Colored object listings:
::::::::::

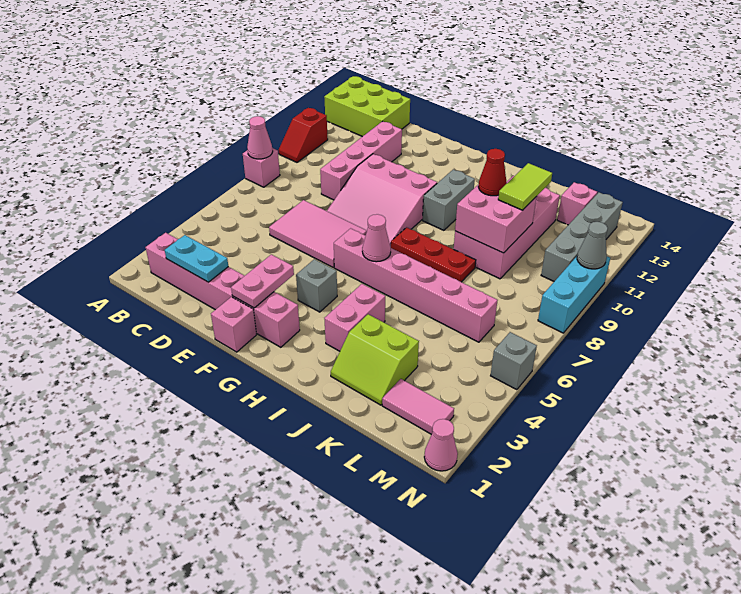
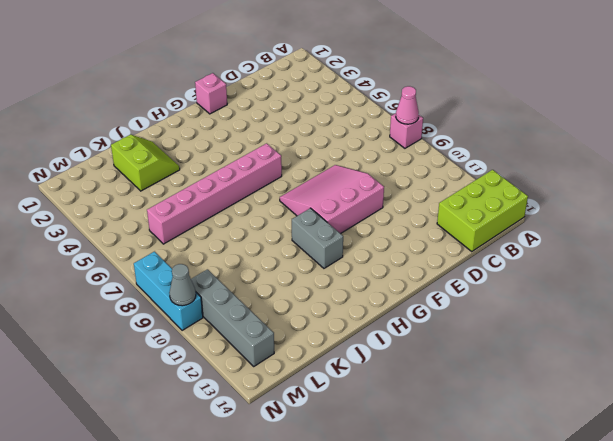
lime slope J2:K3 level 1 top K -> lime slope J2:K3 level 1 top 3
none -> red slope A10:A11 level 1 top 11
none -> pink brick B2:G2 level 1
none -> pink tile D6:F7 level 1

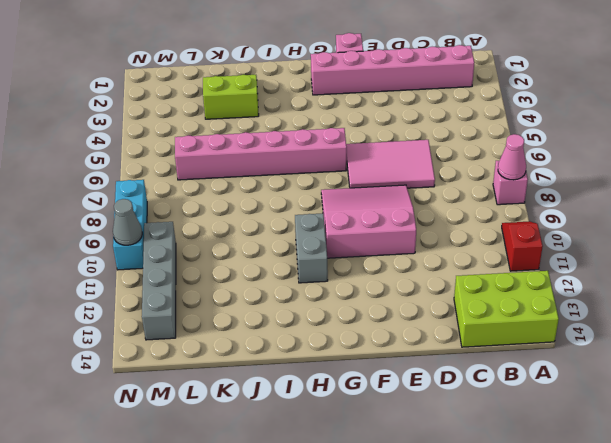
none -> pink brick D9:D12 level 1
none -> grey brick G4 level 1
none -> red plate H8:J8 level 1

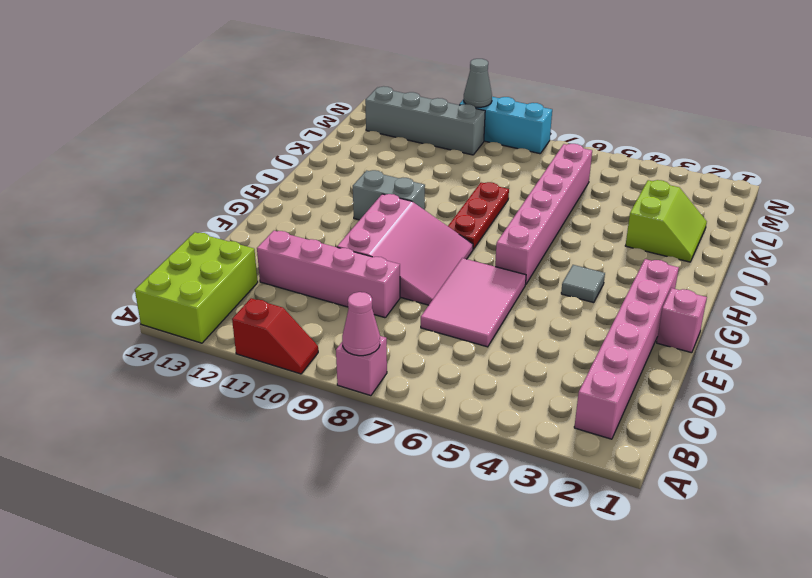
grey tile G4 level 1 -> grey brick G4 level 1
none -> pink brick I3:I4 level 1
none -> pink brick J9:K12 level 1
none -> pink tile L2:M2 level 1

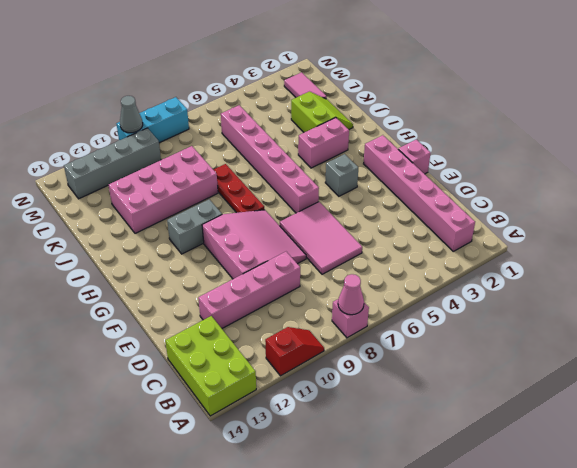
none -> pink brick L13 level 1
none -> pink cone N1 level 1
none -> grey brick N5 level 1

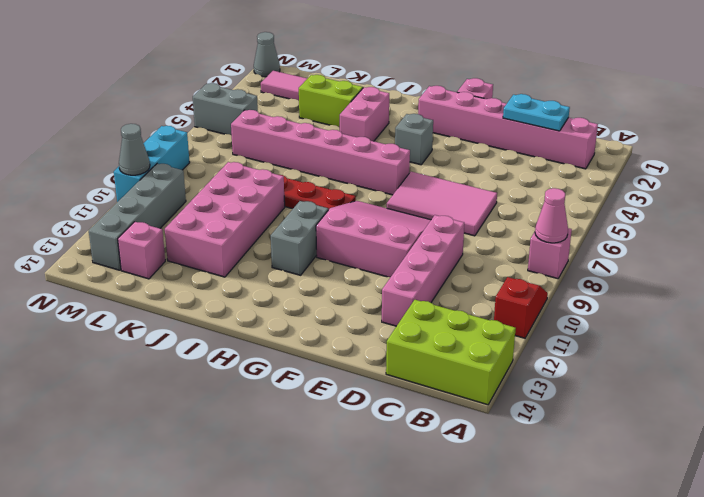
grey brick M5:N5 level 1 -> grey brick N5 level 1
grey cone N1 level 1 -> pink cone N1 level 1
none -> pink plate F2:F3 level 2
none -> pink cone H6 level 2
none -> pink brick J9:K10 level 2

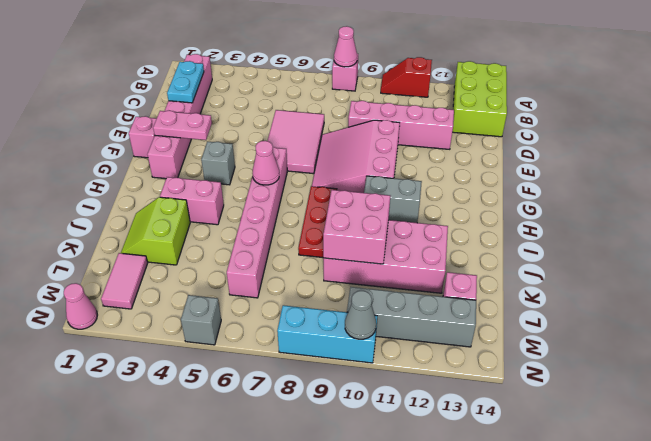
none -> red cone J10 level 3
none -> lime tile K10:K11 level 3

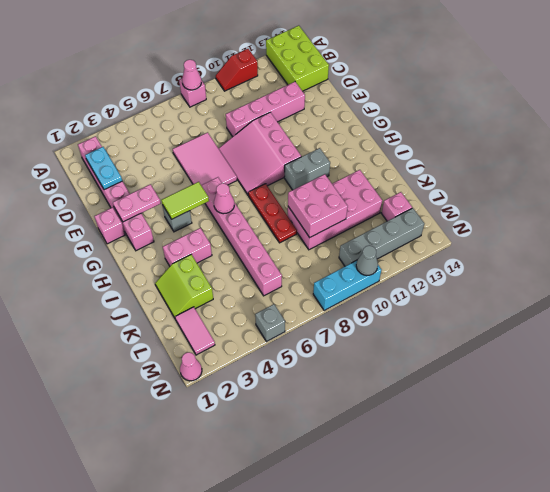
lime tile G4:G5 level 2 -> lime tile K10:K11 level 3
none -> red cone J10 level 3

::::::::::

Your copy should match every record exactly and contain no pictures.

_Task solution_
lime slope J2:K3 level 1 top K -> lime slope J2:K3 level 1 top 3
none -> red slope A10:A11 level 1 top 11
none -> pink brick B2:G2 level 1
none -> pink tile D6:F7 level 1

none -> pink brick D9:D12 level 1
none -> grey brick G4 level 1
none -> red plate H8:J8 level 1

grey tile G4 level 1 -> grey brick G4 level 1
none -> pink brick I3:I4 level 1
none -> pink brick J9:K12 level 1
none -> pink tile L2:M2 level 1

none -> pink brick L13 level 1
none -> pink cone N1 level 1
none -> grey brick N5 level 1

grey brick M5:N5 level 1 -> grey brick N5 level 1
grey cone N1 level 1 -> pink cone N1 level 1
none -> pink plate F2:F3 level 2
none -> pink cone H6 level 2
none -> pink brick J9:K10 level 2

none -> red cone J10 level 3
none -> lime tile K10:K11 level 3

lime tile G4:G5 level 2 -> lime tile K10:K11 level 3
none -> red cone J10 level 3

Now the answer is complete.